* PROBLEM REQUIREMENTS: Whatever the records below say, write them all out exactly.

(Object correspondence data)
·····
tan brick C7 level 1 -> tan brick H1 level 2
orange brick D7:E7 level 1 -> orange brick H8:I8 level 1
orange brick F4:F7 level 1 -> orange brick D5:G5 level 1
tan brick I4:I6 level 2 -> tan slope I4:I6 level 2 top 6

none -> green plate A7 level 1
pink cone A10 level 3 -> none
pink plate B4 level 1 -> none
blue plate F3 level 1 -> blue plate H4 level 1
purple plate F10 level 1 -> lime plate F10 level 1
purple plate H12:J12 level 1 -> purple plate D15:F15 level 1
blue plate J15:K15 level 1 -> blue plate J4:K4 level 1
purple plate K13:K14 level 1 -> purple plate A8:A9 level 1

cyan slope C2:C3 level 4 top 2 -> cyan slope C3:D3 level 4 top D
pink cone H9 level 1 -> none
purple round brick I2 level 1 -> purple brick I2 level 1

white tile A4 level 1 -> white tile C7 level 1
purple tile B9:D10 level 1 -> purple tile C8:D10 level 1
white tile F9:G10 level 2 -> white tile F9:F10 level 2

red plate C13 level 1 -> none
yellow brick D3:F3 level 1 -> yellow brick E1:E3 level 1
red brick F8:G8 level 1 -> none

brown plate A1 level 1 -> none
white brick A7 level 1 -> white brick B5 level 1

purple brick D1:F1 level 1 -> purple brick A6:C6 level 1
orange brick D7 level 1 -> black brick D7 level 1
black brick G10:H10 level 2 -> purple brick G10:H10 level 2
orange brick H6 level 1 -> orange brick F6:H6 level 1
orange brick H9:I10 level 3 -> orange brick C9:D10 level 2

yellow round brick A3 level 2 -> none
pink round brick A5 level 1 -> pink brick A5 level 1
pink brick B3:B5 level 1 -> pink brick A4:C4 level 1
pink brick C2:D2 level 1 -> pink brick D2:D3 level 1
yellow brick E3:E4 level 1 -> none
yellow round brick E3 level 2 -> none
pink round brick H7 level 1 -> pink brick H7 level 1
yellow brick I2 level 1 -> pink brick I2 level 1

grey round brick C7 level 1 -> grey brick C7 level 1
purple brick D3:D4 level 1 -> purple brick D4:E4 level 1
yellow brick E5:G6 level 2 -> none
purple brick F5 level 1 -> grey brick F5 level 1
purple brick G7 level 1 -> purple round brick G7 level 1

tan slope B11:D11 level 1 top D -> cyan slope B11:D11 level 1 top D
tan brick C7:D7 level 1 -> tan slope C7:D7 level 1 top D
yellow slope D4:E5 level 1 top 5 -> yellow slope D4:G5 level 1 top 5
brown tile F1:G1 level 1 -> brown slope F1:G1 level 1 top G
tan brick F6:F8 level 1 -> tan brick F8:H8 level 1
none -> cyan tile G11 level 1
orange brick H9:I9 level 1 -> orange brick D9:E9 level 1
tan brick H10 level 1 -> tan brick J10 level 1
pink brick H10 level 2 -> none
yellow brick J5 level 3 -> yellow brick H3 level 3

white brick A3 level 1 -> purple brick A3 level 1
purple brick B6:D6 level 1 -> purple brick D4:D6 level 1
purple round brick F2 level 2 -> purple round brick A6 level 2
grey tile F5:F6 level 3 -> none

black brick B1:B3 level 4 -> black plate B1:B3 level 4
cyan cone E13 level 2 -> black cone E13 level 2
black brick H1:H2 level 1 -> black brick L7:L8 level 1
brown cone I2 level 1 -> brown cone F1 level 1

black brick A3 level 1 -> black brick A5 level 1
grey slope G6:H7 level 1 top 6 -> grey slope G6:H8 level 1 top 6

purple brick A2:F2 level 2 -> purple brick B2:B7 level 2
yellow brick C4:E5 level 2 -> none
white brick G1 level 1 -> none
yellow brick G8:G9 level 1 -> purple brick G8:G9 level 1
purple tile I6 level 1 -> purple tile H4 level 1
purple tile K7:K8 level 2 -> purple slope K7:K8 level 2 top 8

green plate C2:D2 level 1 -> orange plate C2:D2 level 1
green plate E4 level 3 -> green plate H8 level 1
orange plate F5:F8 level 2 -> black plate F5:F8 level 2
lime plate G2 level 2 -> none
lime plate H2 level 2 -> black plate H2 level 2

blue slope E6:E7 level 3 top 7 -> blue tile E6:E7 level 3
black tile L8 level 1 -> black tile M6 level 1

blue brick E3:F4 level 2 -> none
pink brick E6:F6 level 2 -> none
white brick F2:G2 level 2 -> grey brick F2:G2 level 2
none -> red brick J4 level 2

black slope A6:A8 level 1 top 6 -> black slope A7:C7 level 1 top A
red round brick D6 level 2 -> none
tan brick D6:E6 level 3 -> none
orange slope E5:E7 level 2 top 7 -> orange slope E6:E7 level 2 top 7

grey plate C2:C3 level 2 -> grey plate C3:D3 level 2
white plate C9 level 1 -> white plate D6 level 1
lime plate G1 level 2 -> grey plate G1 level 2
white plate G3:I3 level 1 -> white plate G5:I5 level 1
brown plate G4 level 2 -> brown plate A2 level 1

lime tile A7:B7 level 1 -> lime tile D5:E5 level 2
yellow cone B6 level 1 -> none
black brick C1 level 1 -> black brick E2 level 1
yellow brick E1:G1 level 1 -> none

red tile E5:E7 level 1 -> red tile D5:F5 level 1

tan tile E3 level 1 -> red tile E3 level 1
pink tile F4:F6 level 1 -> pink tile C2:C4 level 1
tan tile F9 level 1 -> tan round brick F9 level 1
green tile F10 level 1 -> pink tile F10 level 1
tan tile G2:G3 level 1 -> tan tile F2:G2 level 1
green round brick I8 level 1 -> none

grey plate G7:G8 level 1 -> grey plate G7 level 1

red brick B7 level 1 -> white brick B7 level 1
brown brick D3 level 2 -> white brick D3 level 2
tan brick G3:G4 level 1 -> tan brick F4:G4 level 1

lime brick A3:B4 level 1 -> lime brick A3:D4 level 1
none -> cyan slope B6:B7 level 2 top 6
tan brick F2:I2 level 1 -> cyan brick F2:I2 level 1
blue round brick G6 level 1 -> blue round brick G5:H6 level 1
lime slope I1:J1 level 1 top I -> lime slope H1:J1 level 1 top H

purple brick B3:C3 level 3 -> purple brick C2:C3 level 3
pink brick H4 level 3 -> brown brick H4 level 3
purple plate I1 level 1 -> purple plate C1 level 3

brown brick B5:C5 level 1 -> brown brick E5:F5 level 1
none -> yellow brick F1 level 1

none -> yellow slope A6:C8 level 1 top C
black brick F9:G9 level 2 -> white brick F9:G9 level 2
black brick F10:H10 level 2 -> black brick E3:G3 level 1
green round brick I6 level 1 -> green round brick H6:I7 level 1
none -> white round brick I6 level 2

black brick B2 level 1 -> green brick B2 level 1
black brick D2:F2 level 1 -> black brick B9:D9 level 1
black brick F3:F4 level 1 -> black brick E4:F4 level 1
·····
* EXPECTED OUTPUT:
tan brick C7 level 1 -> tan brick H1 level 2
orange brick D7:E7 level 1 -> orange brick H8:I8 level 1
orange brick F4:F7 level 1 -> orange brick D5:G5 level 1
tan brick I4:I6 level 2 -> tan slope I4:I6 level 2 top 6

none -> green plate A7 level 1
pink cone A10 level 3 -> none
pink plate B4 level 1 -> none
blue plate F3 level 1 -> blue plate H4 level 1
purple plate F10 level 1 -> lime plate F10 level 1
purple plate H12:J12 level 1 -> purple plate D15:F15 level 1
blue plate J15:K15 level 1 -> blue plate J4:K4 level 1
purple plate K13:K14 level 1 -> purple plate A8:A9 level 1

cyan slope C2:C3 level 4 top 2 -> cyan slope C3:D3 level 4 top D
pink cone H9 level 1 -> none
purple round brick I2 level 1 -> purple brick I2 level 1

white tile A4 level 1 -> white tile C7 level 1
purple tile B9:D10 level 1 -> purple tile C8:D10 level 1
white tile F9:G10 level 2 -> white tile F9:F10 level 2

red plate C13 level 1 -> none
yellow brick D3:F3 level 1 -> yellow brick E1:E3 level 1
red brick F8:G8 level 1 -> none

brown plate A1 level 1 -> none
white brick A7 level 1 -> white brick B5 level 1

purple brick D1:F1 level 1 -> purple brick A6:C6 level 1
orange brick D7 level 1 -> black brick D7 level 1
black brick G10:H10 level 2 -> purple brick G10:H10 level 2
orange brick H6 level 1 -> orange brick F6:H6 level 1
orange brick H9:I10 level 3 -> orange brick C9:D10 level 2

yellow round brick A3 level 2 -> none
pink round brick A5 level 1 -> pink brick A5 level 1
pink brick B3:B5 level 1 -> pink brick A4:C4 level 1
pink brick C2:D2 level 1 -> pink brick D2:D3 level 1
yellow brick E3:E4 level 1 -> none
yellow round brick E3 level 2 -> none
pink round brick H7 level 1 -> pink brick H7 level 1
yellow brick I2 level 1 -> pink brick I2 level 1

grey round brick C7 level 1 -> grey brick C7 level 1
purple brick D3:D4 level 1 -> purple brick D4:E4 level 1
yellow brick E5:G6 level 2 -> none
purple brick F5 level 1 -> grey brick F5 level 1
purple brick G7 level 1 -> purple round brick G7 level 1

tan slope B11:D11 level 1 top D -> cyan slope B11:D11 level 1 top D
tan brick C7:D7 level 1 -> tan slope C7:D7 level 1 top D
yellow slope D4:E5 level 1 top 5 -> yellow slope D4:G5 level 1 top 5
brown tile F1:G1 level 1 -> brown slope F1:G1 level 1 top G
tan brick F6:F8 level 1 -> tan brick F8:H8 level 1
none -> cyan tile G11 level 1
orange brick H9:I9 level 1 -> orange brick D9:E9 level 1
tan brick H10 level 1 -> tan brick J10 level 1
pink brick H10 level 2 -> none
yellow brick J5 level 3 -> yellow brick H3 level 3

white brick A3 level 1 -> purple brick A3 level 1
purple brick B6:D6 level 1 -> purple brick D4:D6 level 1
purple round brick F2 level 2 -> purple round brick A6 level 2
grey tile F5:F6 level 3 -> none

black brick B1:B3 level 4 -> black plate B1:B3 level 4
cyan cone E13 level 2 -> black cone E13 level 2
black brick H1:H2 level 1 -> black brick L7:L8 level 1
brown cone I2 level 1 -> brown cone F1 level 1

black brick A3 level 1 -> black brick A5 level 1
grey slope G6:H7 level 1 top 6 -> grey slope G6:H8 level 1 top 6

purple brick A2:F2 level 2 -> purple brick B2:B7 level 2
yellow brick C4:E5 level 2 -> none
white brick G1 level 1 -> none
yellow brick G8:G9 level 1 -> purple brick G8:G9 level 1
purple tile I6 level 1 -> purple tile H4 level 1
purple tile K7:K8 level 2 -> purple slope K7:K8 level 2 top 8

green plate C2:D2 level 1 -> orange plate C2:D2 level 1
green plate E4 level 3 -> green plate H8 level 1
orange plate F5:F8 level 2 -> black plate F5:F8 level 2
lime plate G2 level 2 -> none
lime plate H2 level 2 -> black plate H2 level 2

blue slope E6:E7 level 3 top 7 -> blue tile E6:E7 level 3
black tile L8 level 1 -> black tile M6 level 1

blue brick E3:F4 level 2 -> none
pink brick E6:F6 level 2 -> none
white brick F2:G2 level 2 -> grey brick F2:G2 level 2
none -> red brick J4 level 2

black slope A6:A8 level 1 top 6 -> black slope A7:C7 level 1 top A
red round brick D6 level 2 -> none
tan brick D6:E6 level 3 -> none
orange slope E5:E7 level 2 top 7 -> orange slope E6:E7 level 2 top 7

grey plate C2:C3 level 2 -> grey plate C3:D3 level 2
white plate C9 level 1 -> white plate D6 level 1
lime plate G1 level 2 -> grey plate G1 level 2
white plate G3:I3 level 1 -> white plate G5:I5 level 1
brown plate G4 level 2 -> brown plate A2 level 1

lime tile A7:B7 level 1 -> lime tile D5:E5 level 2
yellow cone B6 level 1 -> none
black brick C1 level 1 -> black brick E2 level 1
yellow brick E1:G1 level 1 -> none

red tile E5:E7 level 1 -> red tile D5:F5 level 1

tan tile E3 level 1 -> red tile E3 level 1
pink tile F4:F6 level 1 -> pink tile C2:C4 level 1
tan tile F9 level 1 -> tan round brick F9 level 1
green tile F10 level 1 -> pink tile F10 level 1
tan tile G2:G3 level 1 -> tan tile F2:G2 level 1
green round brick I8 level 1 -> none

grey plate G7:G8 level 1 -> grey plate G7 level 1

red brick B7 level 1 -> white brick B7 level 1
brown brick D3 level 2 -> white brick D3 level 2
tan brick G3:G4 level 1 -> tan brick F4:G4 level 1

lime brick A3:B4 level 1 -> lime brick A3:D4 level 1
none -> cyan slope B6:B7 level 2 top 6
tan brick F2:I2 level 1 -> cyan brick F2:I2 level 1
blue round brick G6 level 1 -> blue round brick G5:H6 level 1
lime slope I1:J1 level 1 top I -> lime slope H1:J1 level 1 top H

purple brick B3:C3 level 3 -> purple brick C2:C3 level 3
pink brick H4 level 3 -> brown brick H4 level 3
purple plate I1 level 1 -> purple plate C1 level 3

brown brick B5:C5 level 1 -> brown brick E5:F5 level 1
none -> yellow brick F1 level 1

none -> yellow slope A6:C8 level 1 top C
black brick F9:G9 level 2 -> white brick F9:G9 level 2
black brick F10:H10 level 2 -> black brick E3:G3 level 1
green round brick I6 level 1 -> green round brick H6:I7 level 1
none -> white round brick I6 level 2

black brick B2 level 1 -> green brick B2 level 1
black brick D2:F2 level 1 -> black brick B9:D9 level 1
black brick F3:F4 level 1 -> black brick E4:F4 level 1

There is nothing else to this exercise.